ACTIVITY:
Starting at the line with "TR2: NPN BC337" in it, reproduce each line below through the last one, exactly, and include nothing else.

DATA FOR ANALYSIS:
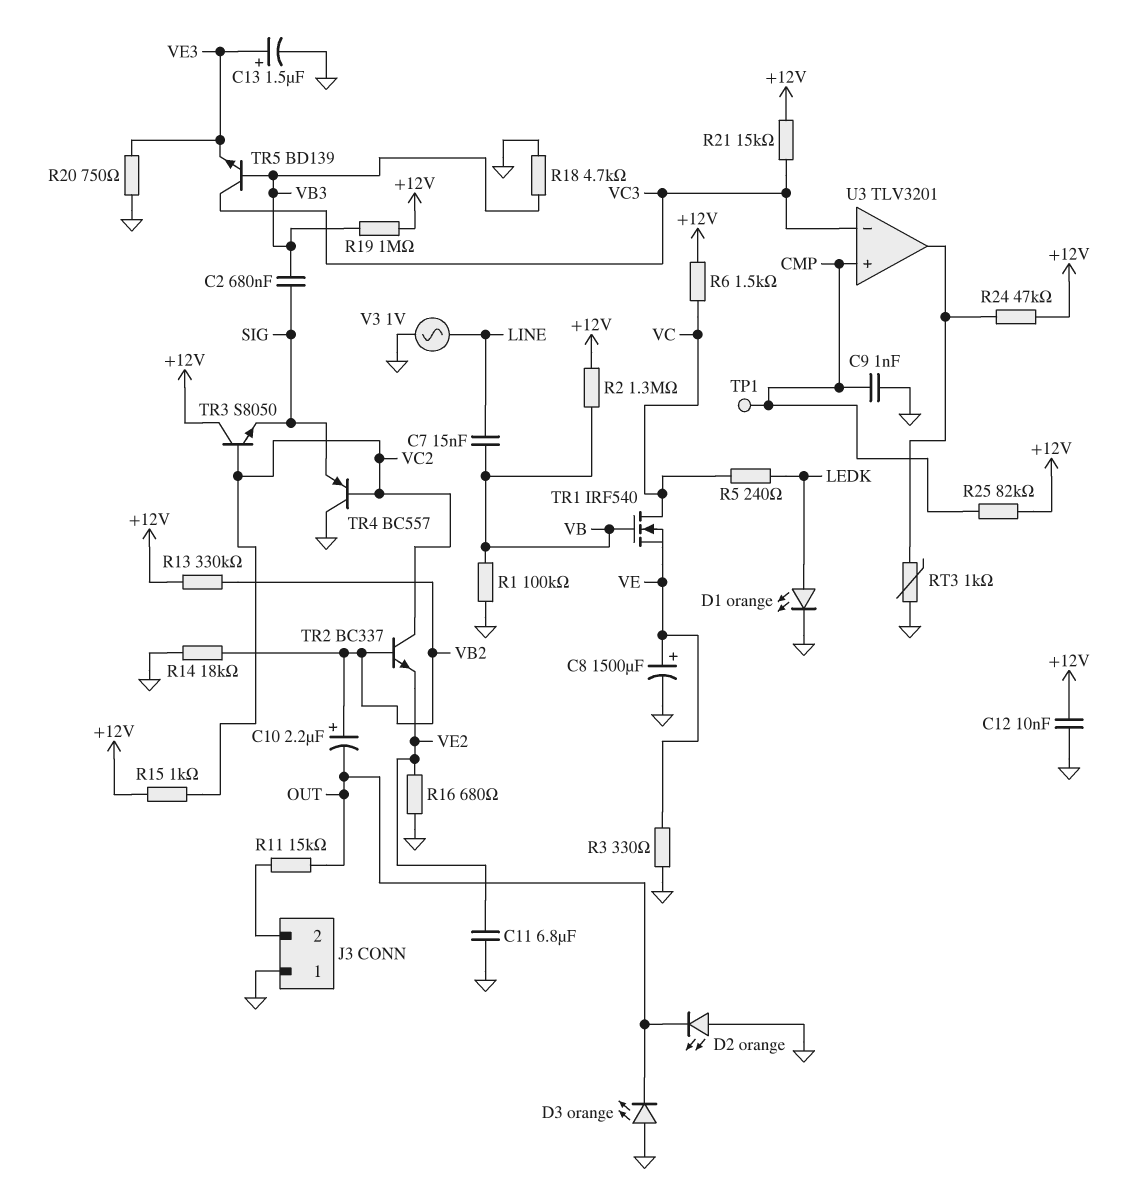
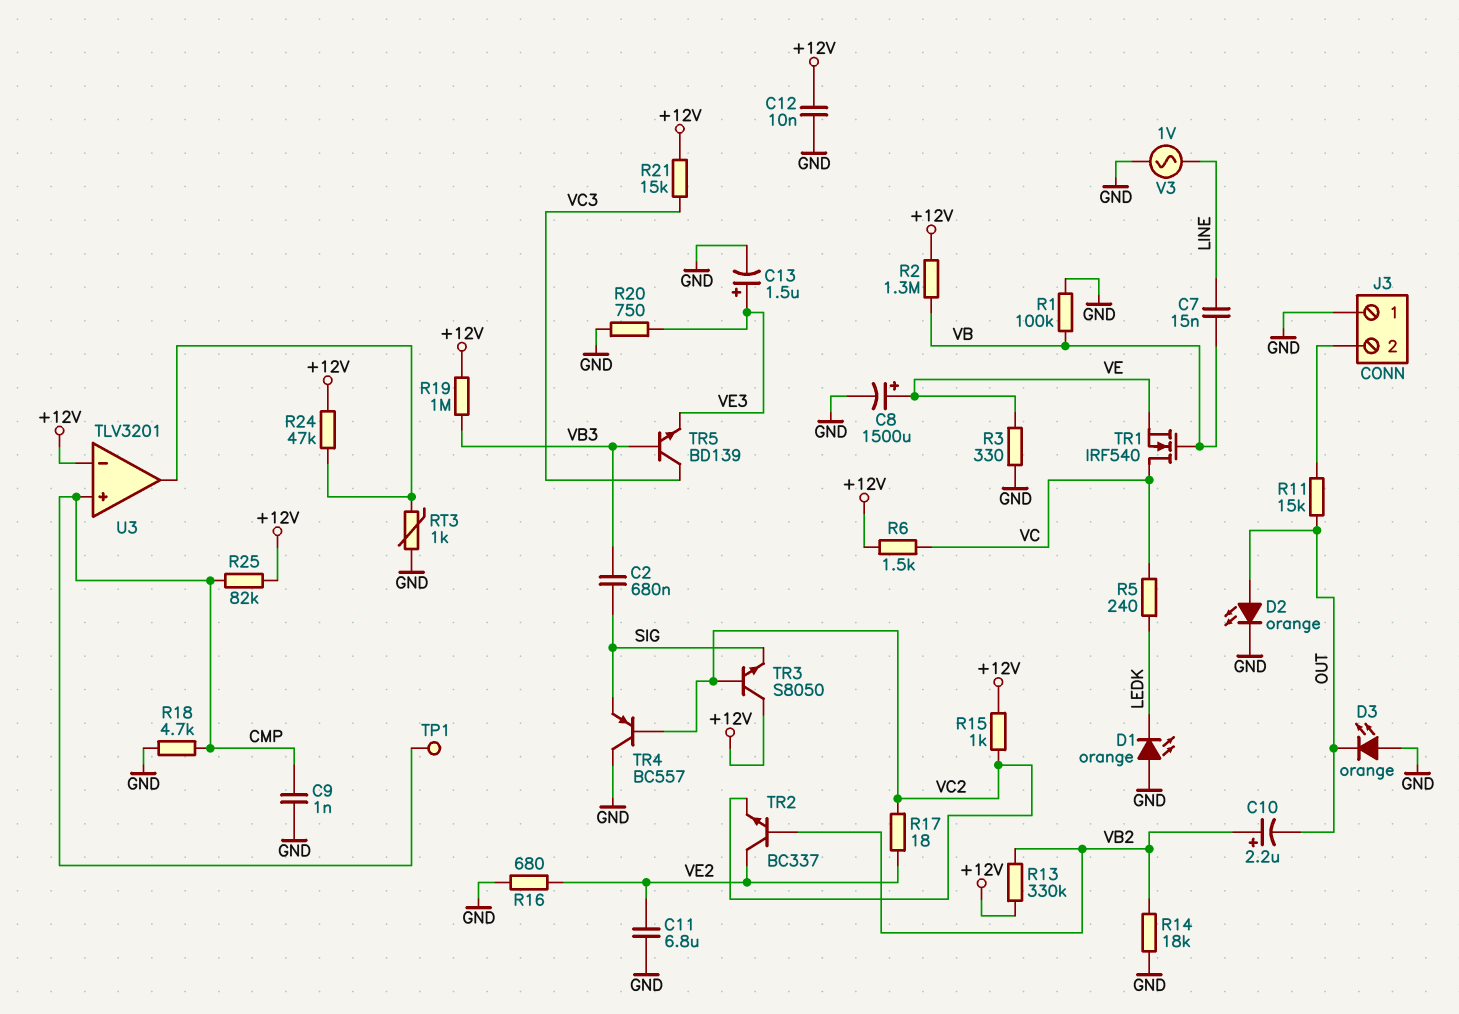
D1: LED orange (A LEDK, K GND) -> LED orange (A GND, K LEDK)
D2: LED orange (A GND, K OUT) -> LED orange (A OUT, K GND)
R17: none -> 18 (VC2, VE2)
R18: 4.7k (GND, VB3) -> 4.7k (CMP, GND)
TR2: NPN BC337 (B VB2, C VC2, E VE2) -> NPN BC337 (B VB2, C VE2, E VC2)
U3 pin in-: VC3 -> +12V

EXERCISE SOLUTION:
TR2: NPN BC337 (B VB2, C VC2, E VE2) -> NPN BC337 (B VB2, C VE2, E VC2)
U3 pin in-: VC3 -> +12V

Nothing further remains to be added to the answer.